TO DO => Leave the pictures behind and reproduce every line of the listing exactly.
Start of Block
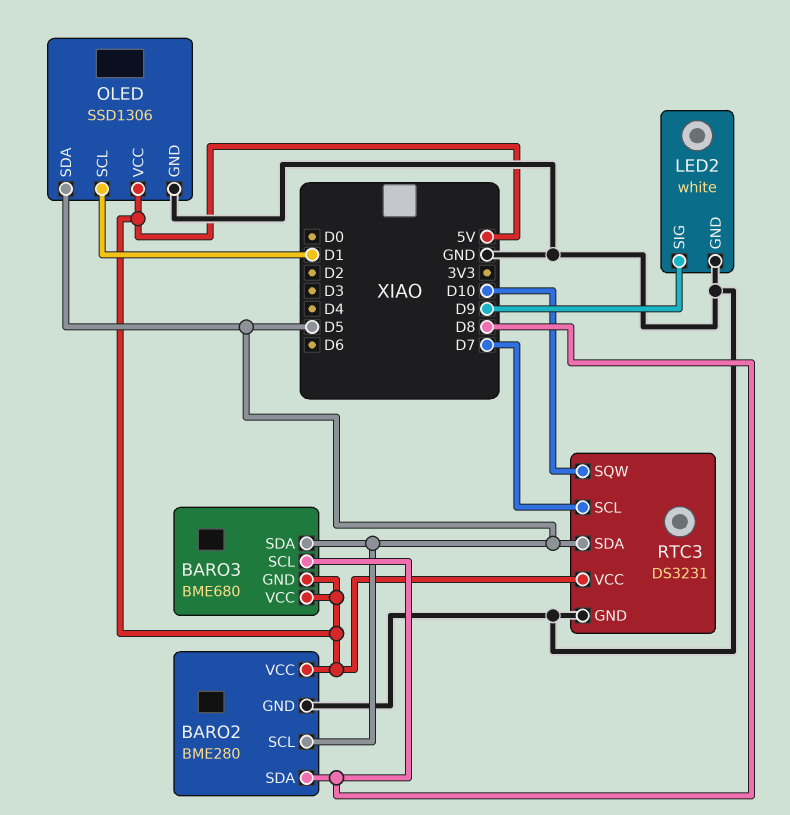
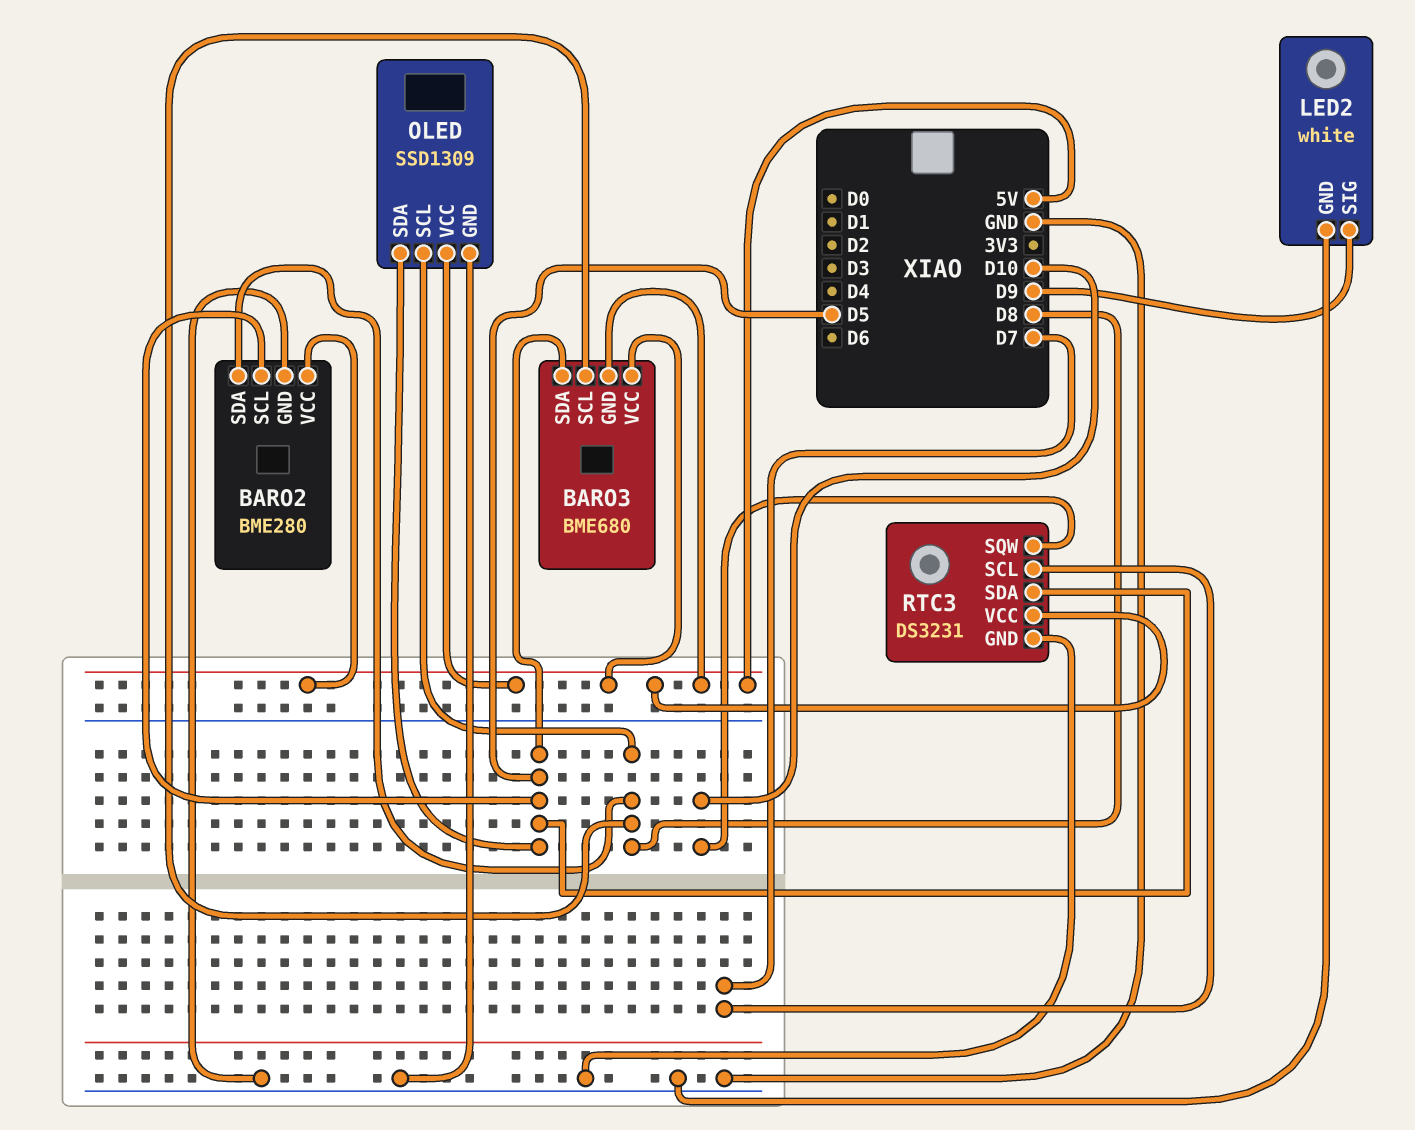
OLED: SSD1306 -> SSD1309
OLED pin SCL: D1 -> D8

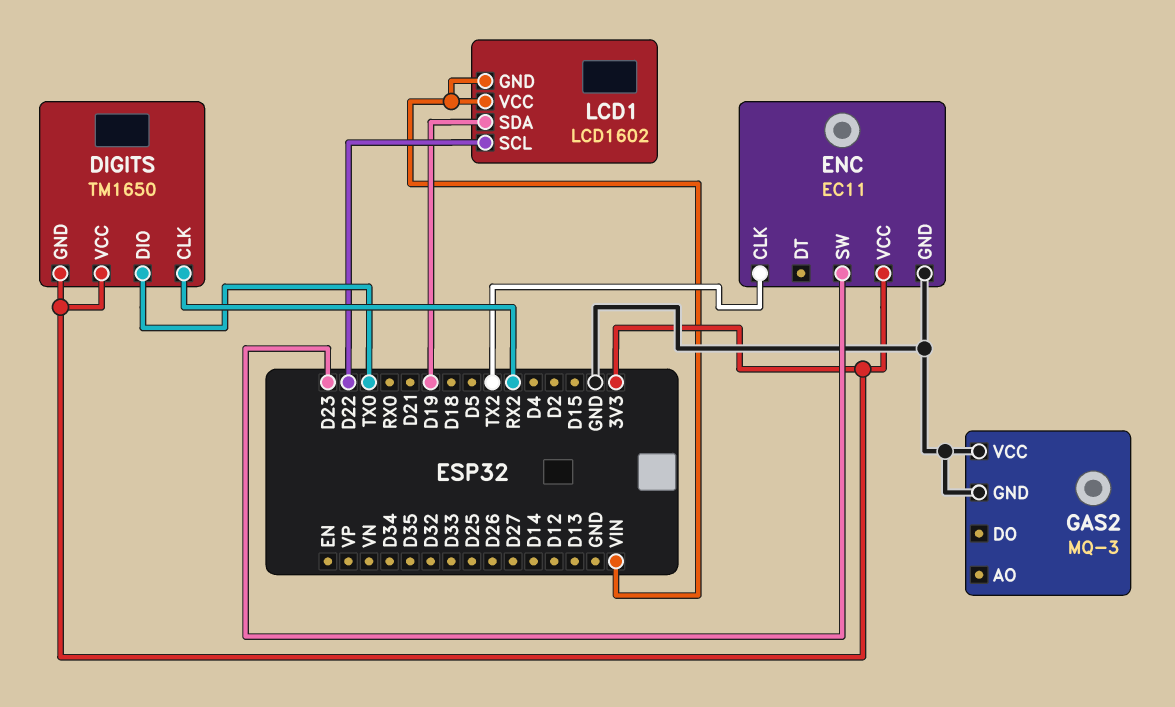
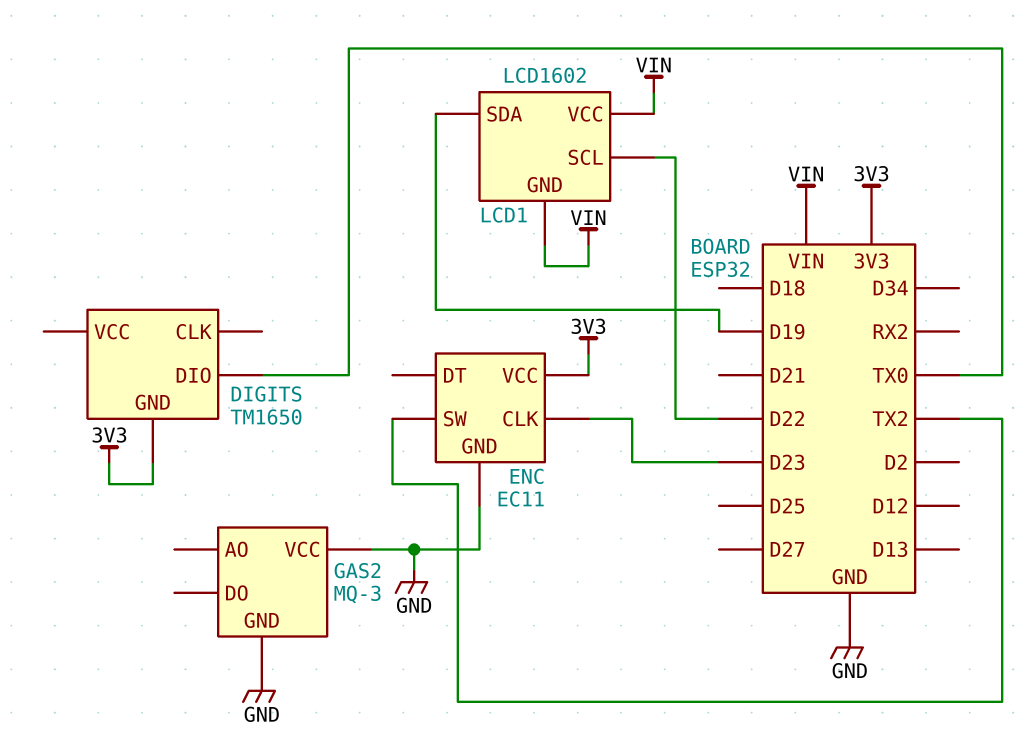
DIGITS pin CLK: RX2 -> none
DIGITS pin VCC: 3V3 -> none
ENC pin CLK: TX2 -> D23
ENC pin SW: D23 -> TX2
End of Block
RESPONSE AREA =>
OLED: SSD1306 -> SSD1309
OLED pin SCL: D1 -> D8

DIGITS pin CLK: RX2 -> none
DIGITS pin VCC: 3V3 -> none
ENC pin CLK: TX2 -> D23
ENC pin SW: D23 -> TX2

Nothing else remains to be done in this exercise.